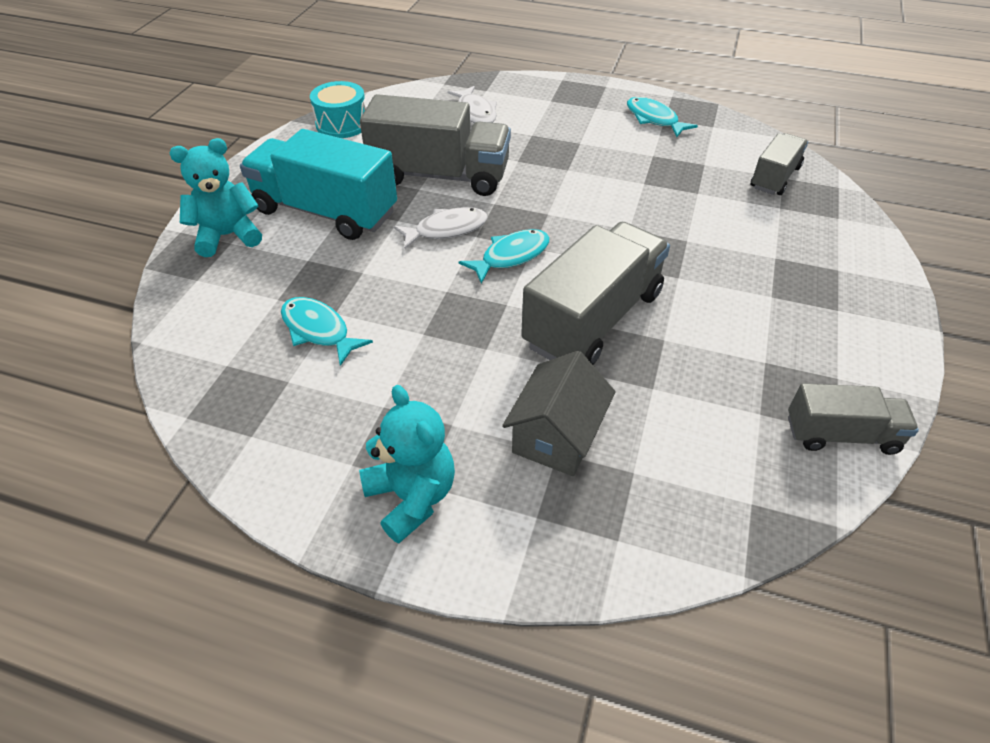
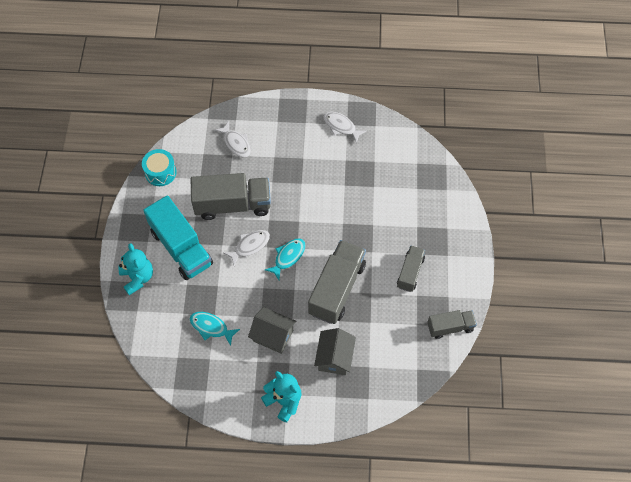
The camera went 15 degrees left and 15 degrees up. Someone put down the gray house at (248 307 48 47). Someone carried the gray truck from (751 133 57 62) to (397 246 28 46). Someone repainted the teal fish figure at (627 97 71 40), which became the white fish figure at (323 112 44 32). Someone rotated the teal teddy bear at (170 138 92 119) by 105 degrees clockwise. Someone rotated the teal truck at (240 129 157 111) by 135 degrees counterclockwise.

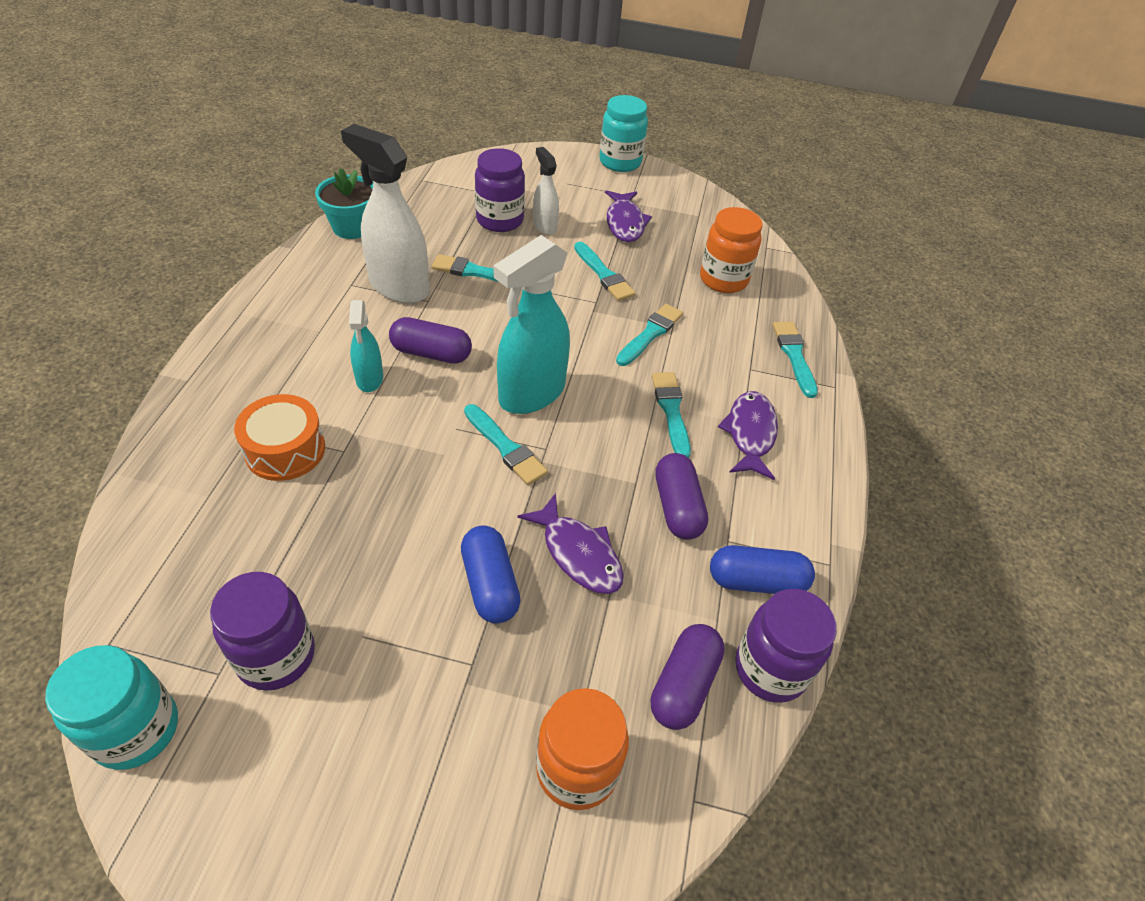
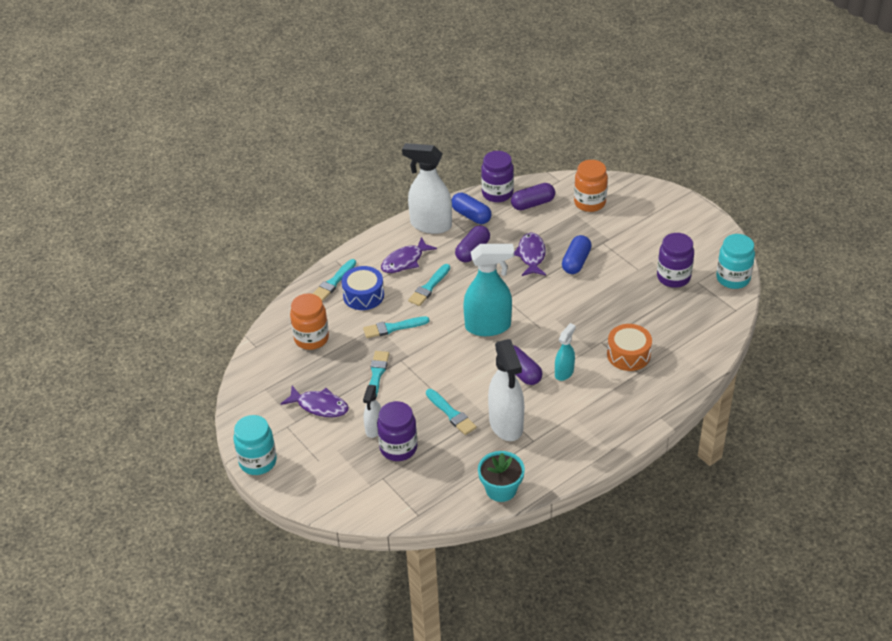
The camera went 135 degrees left and 5 degrees down. Someone took away the teal brush at (464 404 84 81). Someone put down the cobalt snare drum at (341 266 43 44). Someone put down the white spray cleaner at (402 143 50 91). Someone rotated the purple fish figure at (605 190 47 52) by 75 degrees clockwise.

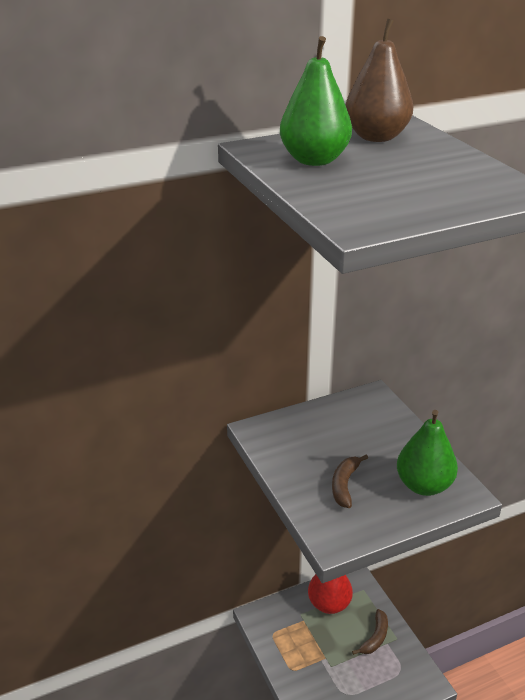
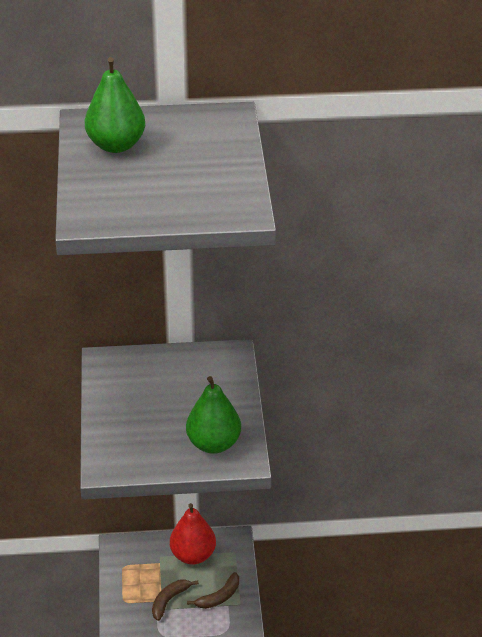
The camera went 20 degrees right and 5 degrees up. Someone took away the dark brown pear fruit at (346 19 67 123). Someone carried the dark brown toy banana from (332 454 36 54) to (152 579 47 42).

——

* **Problem requirements**: Retype the material above exactly, images excluded.

* **Result for this task**:
The camera went 15 degrees left and 15 degrees up. Someone put down the gray house at (248 307 48 47). Someone carried the gray truck from (751 133 57 62) to (397 246 28 46). Someone repainted the teal fish figure at (627 97 71 40), which became the white fish figure at (323 112 44 32). Someone rotated the teal teddy bear at (170 138 92 119) by 105 degrees clockwise. Someone rotated the teal truck at (240 129 157 111) by 135 degrees counterclockwise.

The camera went 135 degrees left and 5 degrees down. Someone took away the teal brush at (464 404 84 81). Someone put down the cobalt snare drum at (341 266 43 44). Someone put down the white spray cleaner at (402 143 50 91). Someone rotated the purple fish figure at (605 190 47 52) by 75 degrees clockwise.

The camera went 20 degrees right and 5 degrees up. Someone took away the dark brown pear fruit at (346 19 67 123). Someone carried the dark brown toy banana from (332 454 36 54) to (152 579 47 42).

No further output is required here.